--- START ---

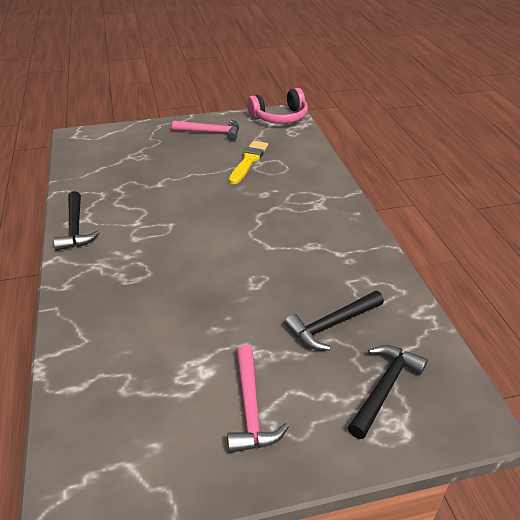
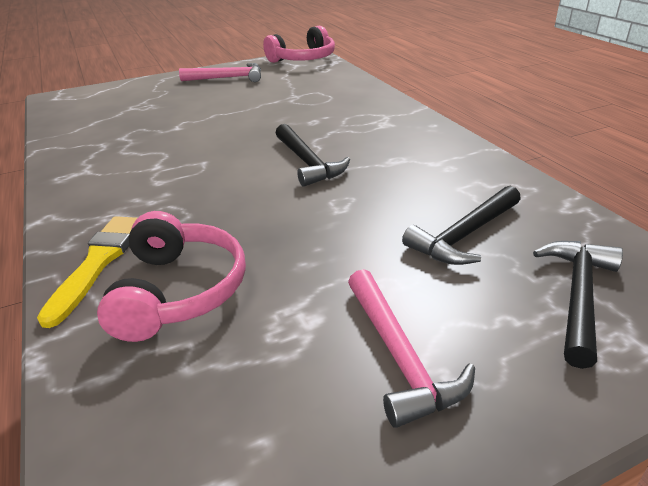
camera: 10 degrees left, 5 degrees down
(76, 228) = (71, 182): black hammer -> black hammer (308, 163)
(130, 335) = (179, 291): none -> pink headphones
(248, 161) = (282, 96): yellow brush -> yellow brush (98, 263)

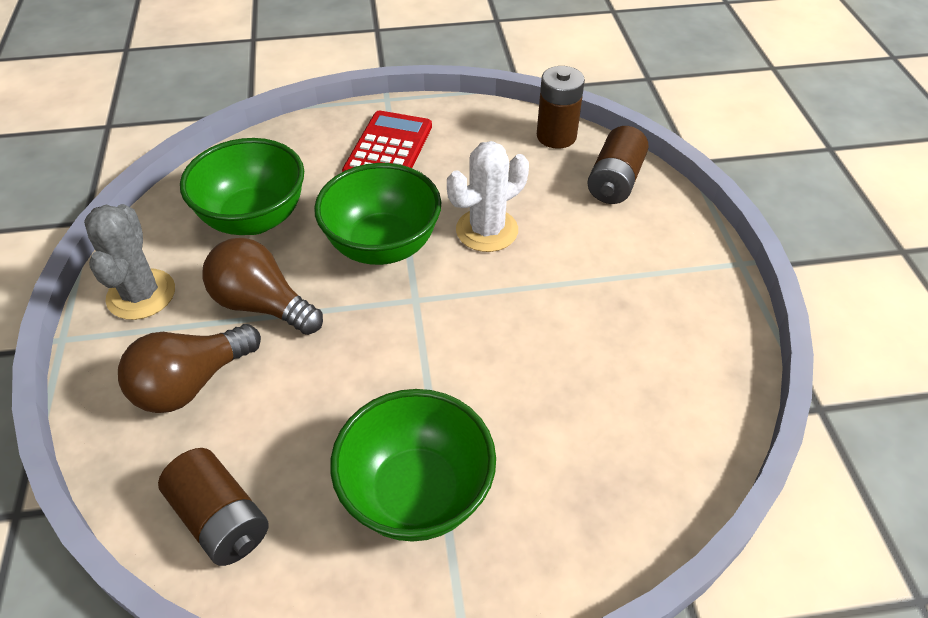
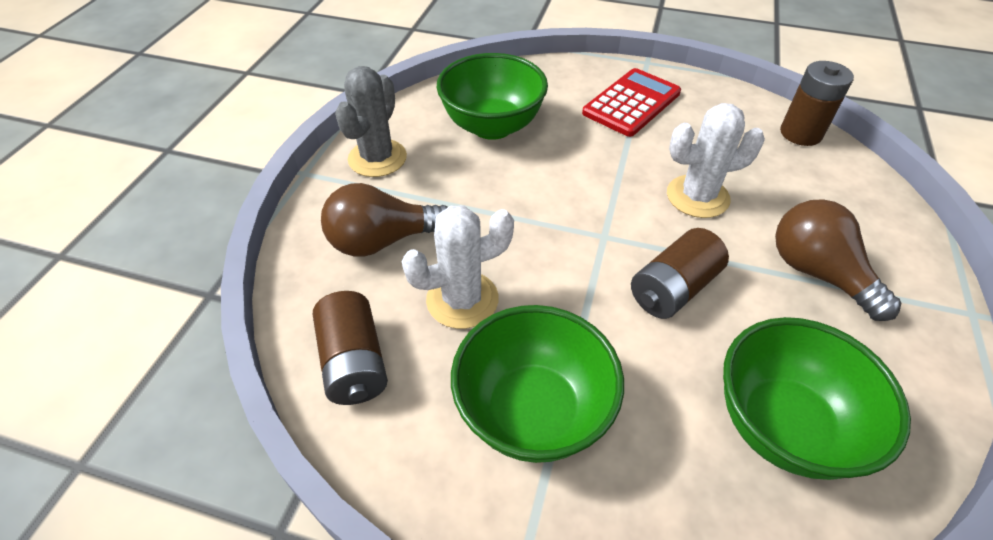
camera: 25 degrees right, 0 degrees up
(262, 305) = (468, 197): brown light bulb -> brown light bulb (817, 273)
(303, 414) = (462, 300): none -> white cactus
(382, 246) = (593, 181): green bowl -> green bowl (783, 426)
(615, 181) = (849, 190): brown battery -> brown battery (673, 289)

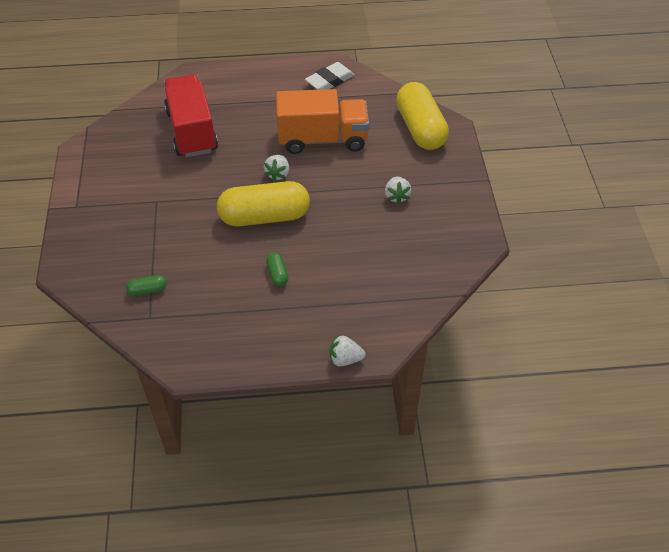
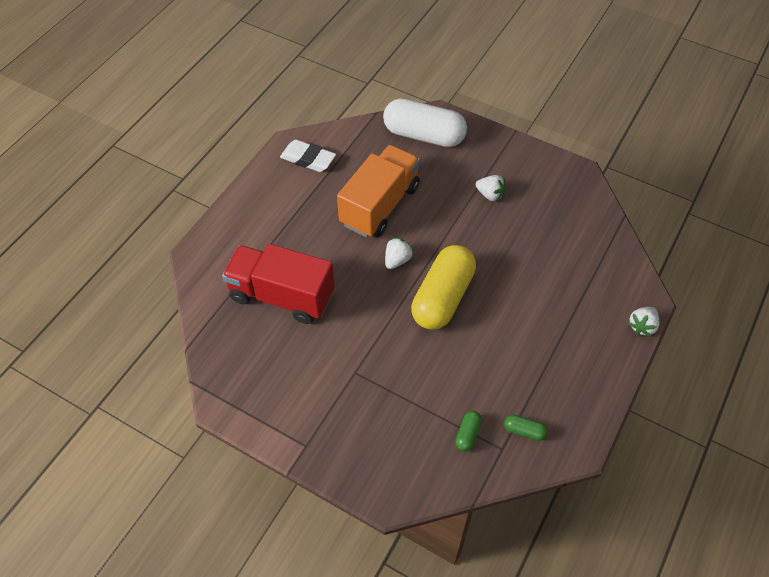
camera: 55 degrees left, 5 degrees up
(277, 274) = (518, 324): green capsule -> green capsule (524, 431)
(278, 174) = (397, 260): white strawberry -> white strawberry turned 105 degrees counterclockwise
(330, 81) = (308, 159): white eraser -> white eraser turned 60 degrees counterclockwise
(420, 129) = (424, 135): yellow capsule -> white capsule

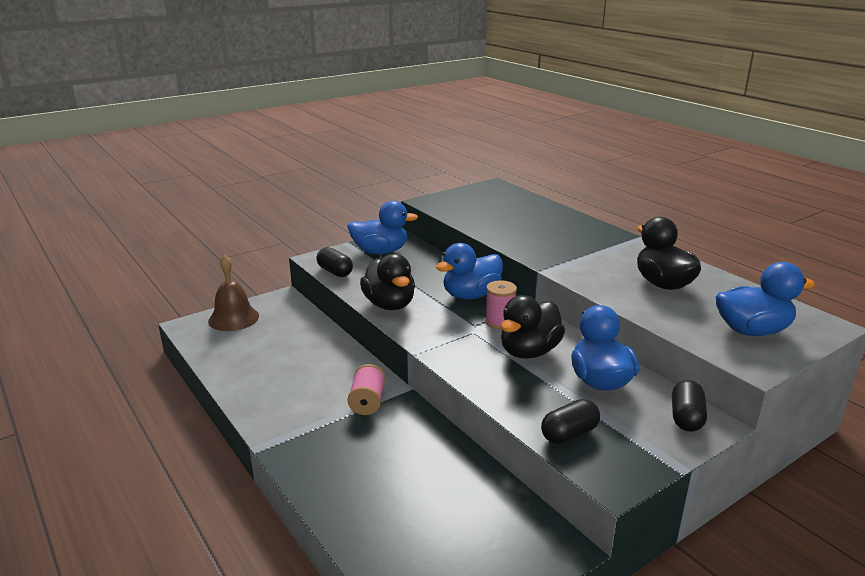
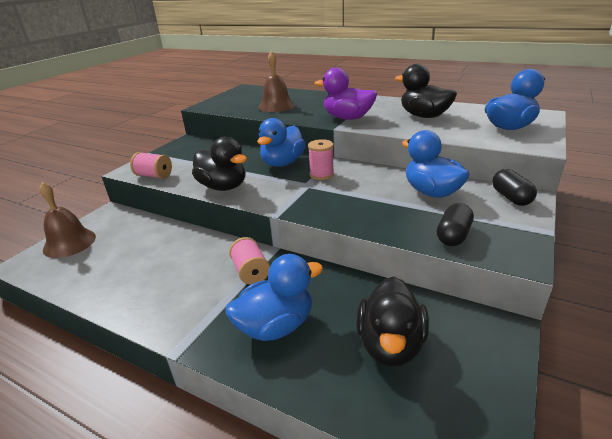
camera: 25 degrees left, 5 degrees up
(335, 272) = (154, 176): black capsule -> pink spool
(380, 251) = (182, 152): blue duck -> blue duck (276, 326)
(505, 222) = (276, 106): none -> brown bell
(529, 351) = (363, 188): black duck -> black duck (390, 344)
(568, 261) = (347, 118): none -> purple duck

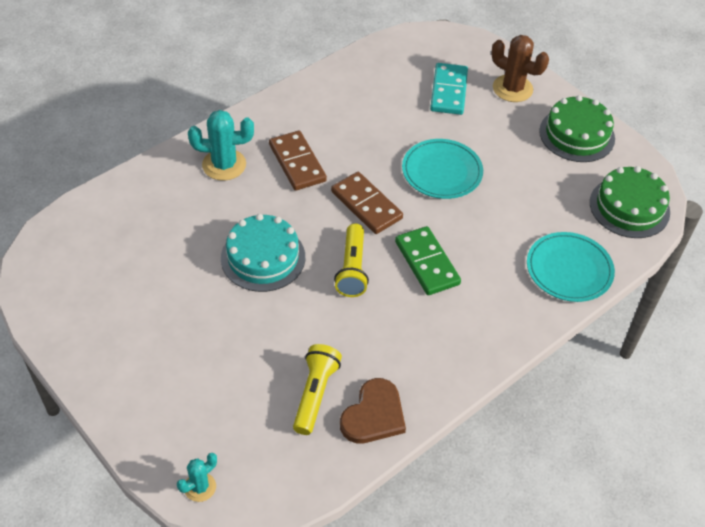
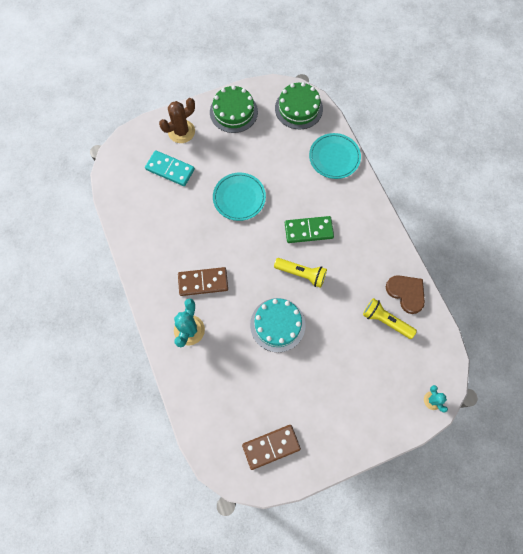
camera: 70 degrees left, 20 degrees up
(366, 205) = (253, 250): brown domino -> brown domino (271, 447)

--- END ---

• [What you should do] All records should be output exactly, with the pictures left out.

• [Result of the task]
camera: 10 degrees left, 5 degrees down
(76, 228) = (71, 182): black hammer -> black hammer (308, 163)
(130, 335) = (179, 291): none -> pink headphones
(248, 161) = (282, 96): yellow brush -> yellow brush (98, 263)

camera: 25 degrees right, 0 degrees up
(262, 305) = (468, 197): brown light bulb -> brown light bulb (817, 273)
(303, 414) = (462, 300): none -> white cactus
(382, 246) = (593, 181): green bowl -> green bowl (783, 426)
(615, 181) = (849, 190): brown battery -> brown battery (673, 289)

camera: 55 degrees left, 5 degrees up
(277, 274) = (518, 324): green capsule -> green capsule (524, 431)
(278, 174) = (397, 260): white strawberry -> white strawberry turned 105 degrees counterclockwise
(330, 81) = (308, 159): white eraser -> white eraser turned 60 degrees counterclockwise
(420, 129) = (424, 135): yellow capsule -> white capsule

camera: 25 degrees left, 5 degrees up
(335, 272) = (154, 176): black capsule -> pink spool
(380, 251) = (182, 152): blue duck -> blue duck (276, 326)
(505, 222) = (276, 106): none -> brown bell
(529, 351) = (363, 188): black duck -> black duck (390, 344)
(568, 261) = (347, 118): none -> purple duck

camera: 70 degrees left, 20 degrees up
(366, 205) = (253, 250): brown domino -> brown domino (271, 447)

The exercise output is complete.